▶ _What the task asks_
Can you copy out the data exactly? Leave the images out.

▶ _Data in this exercise_
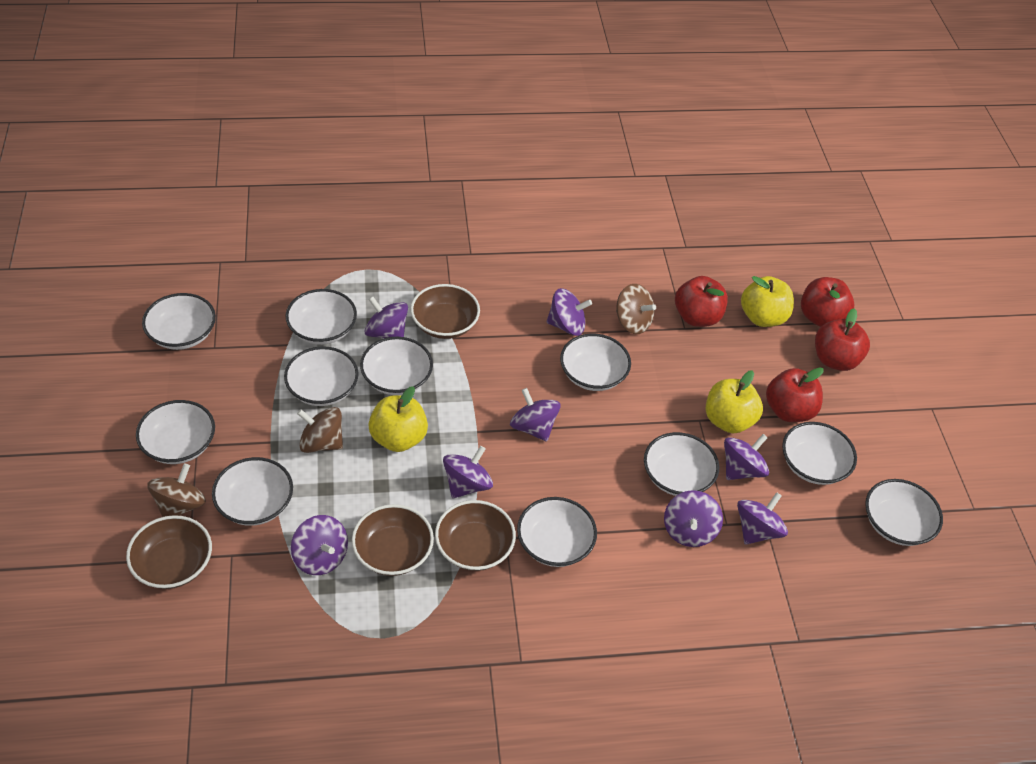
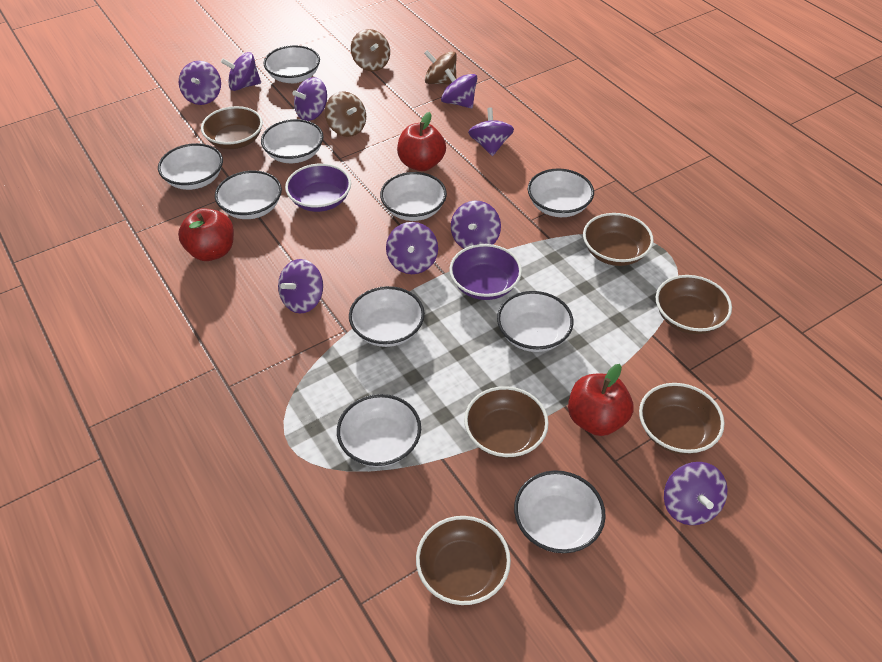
brown bowl: [126,515,212,589] [352,504,434,576] [410,284,480,339] [435,500,516,571] = 4 -> [201,106,263,149] [416,516,511,605] [464,386,549,458] [583,213,654,266] [639,383,725,455] [656,275,732,334] = 6
purple bowl: none = 0 -> [285,163,351,212] [449,244,522,300] = 2
purple spinning top: [291,515,348,575] [364,296,408,338] [443,446,493,498] [510,388,561,442] [547,288,592,336] [664,490,723,547] [724,434,769,480] [737,492,788,544] = 8 -> [179,61,221,105] [221,52,261,91] [278,259,323,313] [292,77,327,121] [386,222,438,274] [441,68,477,108] [451,201,501,249] [468,107,514,156] [664,462,728,525] = 9
red apple: [675,276,728,327] [766,367,824,422] [801,277,854,327] [815,308,870,371] = 4 -> [178,208,234,261] [397,112,446,171] [568,364,633,436] = 3
white bowl: [136,400,215,464] [142,293,216,350] [212,457,293,526] [284,346,359,406] [286,289,357,345] [360,337,433,395] [517,497,597,567] [560,333,631,391] [644,432,719,496] [782,422,857,485] [865,479,943,546] = 11 -> [158,143,223,190] [215,171,282,219] [261,119,323,163] [264,45,320,83] [337,394,421,467] [349,286,425,347] [380,172,447,221] [497,291,574,352] [514,470,606,553] [528,169,594,217] = 10
yellow apple: [368,386,428,452] [706,370,763,433] [741,276,794,327] = 3 -> none = 0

▶ _Answer to this problem_
brown bowl: [126,515,212,589] [352,504,434,576] [410,284,480,339] [435,500,516,571] = 4 -> [201,106,263,149] [416,516,511,605] [464,386,549,458] [583,213,654,266] [639,383,725,455] [656,275,732,334] = 6
purple bowl: none = 0 -> [285,163,351,212] [449,244,522,300] = 2
purple spinning top: [291,515,348,575] [364,296,408,338] [443,446,493,498] [510,388,561,442] [547,288,592,336] [664,490,723,547] [724,434,769,480] [737,492,788,544] = 8 -> [179,61,221,105] [221,52,261,91] [278,259,323,313] [292,77,327,121] [386,222,438,274] [441,68,477,108] [451,201,501,249] [468,107,514,156] [664,462,728,525] = 9
red apple: [675,276,728,327] [766,367,824,422] [801,277,854,327] [815,308,870,371] = 4 -> [178,208,234,261] [397,112,446,171] [568,364,633,436] = 3
white bowl: [136,400,215,464] [142,293,216,350] [212,457,293,526] [284,346,359,406] [286,289,357,345] [360,337,433,395] [517,497,597,567] [560,333,631,391] [644,432,719,496] [782,422,857,485] [865,479,943,546] = 11 -> [158,143,223,190] [215,171,282,219] [261,119,323,163] [264,45,320,83] [337,394,421,467] [349,286,425,347] [380,172,447,221] [497,291,574,352] [514,470,606,553] [528,169,594,217] = 10
yellow apple: [368,386,428,452] [706,370,763,433] [741,276,794,327] = 3 -> none = 0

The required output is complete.